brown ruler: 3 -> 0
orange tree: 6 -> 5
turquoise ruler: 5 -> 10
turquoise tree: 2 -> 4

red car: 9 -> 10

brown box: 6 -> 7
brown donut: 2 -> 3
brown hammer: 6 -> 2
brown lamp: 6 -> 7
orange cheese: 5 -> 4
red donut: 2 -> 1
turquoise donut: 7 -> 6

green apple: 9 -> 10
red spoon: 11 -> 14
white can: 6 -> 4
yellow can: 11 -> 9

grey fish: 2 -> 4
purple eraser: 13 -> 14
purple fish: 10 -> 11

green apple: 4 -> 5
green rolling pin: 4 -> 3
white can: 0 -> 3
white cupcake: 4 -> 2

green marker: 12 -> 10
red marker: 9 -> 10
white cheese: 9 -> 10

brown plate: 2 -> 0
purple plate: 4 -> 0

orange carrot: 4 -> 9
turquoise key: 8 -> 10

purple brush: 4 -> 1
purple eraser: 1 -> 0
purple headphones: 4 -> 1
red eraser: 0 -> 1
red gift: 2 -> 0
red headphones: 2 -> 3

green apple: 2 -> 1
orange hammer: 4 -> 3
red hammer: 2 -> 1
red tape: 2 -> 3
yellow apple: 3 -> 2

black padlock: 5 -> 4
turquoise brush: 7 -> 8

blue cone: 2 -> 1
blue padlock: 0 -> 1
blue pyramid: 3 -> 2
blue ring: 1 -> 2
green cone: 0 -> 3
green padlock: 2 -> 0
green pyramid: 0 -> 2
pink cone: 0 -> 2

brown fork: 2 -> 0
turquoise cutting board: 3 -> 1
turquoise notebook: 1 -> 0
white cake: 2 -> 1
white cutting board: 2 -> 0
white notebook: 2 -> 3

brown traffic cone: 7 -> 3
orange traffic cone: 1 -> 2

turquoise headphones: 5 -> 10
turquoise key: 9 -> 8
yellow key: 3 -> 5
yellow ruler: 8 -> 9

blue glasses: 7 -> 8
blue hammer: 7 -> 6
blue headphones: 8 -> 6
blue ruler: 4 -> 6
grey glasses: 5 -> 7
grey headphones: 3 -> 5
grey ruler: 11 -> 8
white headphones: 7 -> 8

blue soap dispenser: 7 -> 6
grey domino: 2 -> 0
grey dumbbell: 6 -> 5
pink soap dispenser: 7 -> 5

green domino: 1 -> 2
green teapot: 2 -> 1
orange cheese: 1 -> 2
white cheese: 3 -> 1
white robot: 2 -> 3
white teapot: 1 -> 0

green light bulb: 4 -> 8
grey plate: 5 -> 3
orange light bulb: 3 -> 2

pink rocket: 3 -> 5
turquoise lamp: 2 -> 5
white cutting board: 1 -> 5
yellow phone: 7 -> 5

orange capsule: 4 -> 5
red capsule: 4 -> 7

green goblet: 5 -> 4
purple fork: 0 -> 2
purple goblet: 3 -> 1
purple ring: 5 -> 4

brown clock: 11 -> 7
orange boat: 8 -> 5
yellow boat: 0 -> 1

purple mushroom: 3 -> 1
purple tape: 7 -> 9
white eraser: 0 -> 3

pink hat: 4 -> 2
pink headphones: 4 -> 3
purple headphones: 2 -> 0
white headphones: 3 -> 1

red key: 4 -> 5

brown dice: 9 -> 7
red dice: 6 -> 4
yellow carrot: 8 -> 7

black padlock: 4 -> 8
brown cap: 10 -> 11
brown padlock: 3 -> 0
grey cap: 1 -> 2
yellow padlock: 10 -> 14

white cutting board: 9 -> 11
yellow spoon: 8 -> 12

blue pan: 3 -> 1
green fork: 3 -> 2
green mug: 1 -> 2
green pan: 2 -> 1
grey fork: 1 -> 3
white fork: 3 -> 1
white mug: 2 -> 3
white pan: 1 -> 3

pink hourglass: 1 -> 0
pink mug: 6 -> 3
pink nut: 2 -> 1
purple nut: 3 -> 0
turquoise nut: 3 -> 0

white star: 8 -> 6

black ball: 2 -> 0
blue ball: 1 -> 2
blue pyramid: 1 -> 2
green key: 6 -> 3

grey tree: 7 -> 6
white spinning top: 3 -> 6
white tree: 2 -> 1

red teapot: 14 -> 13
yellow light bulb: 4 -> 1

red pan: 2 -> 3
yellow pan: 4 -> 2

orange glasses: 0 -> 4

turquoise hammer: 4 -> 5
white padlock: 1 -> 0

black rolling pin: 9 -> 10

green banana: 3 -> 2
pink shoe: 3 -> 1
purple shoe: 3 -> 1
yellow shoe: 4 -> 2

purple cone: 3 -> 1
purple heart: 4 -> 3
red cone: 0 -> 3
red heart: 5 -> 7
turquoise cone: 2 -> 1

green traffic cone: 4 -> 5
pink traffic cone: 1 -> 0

Exercise prompt
Each line that includes the string "teapot" should be copied from the data.

Answer to the exercise
green teapot: 2 -> 1
white teapot: 1 -> 0
red teapot: 14 -> 13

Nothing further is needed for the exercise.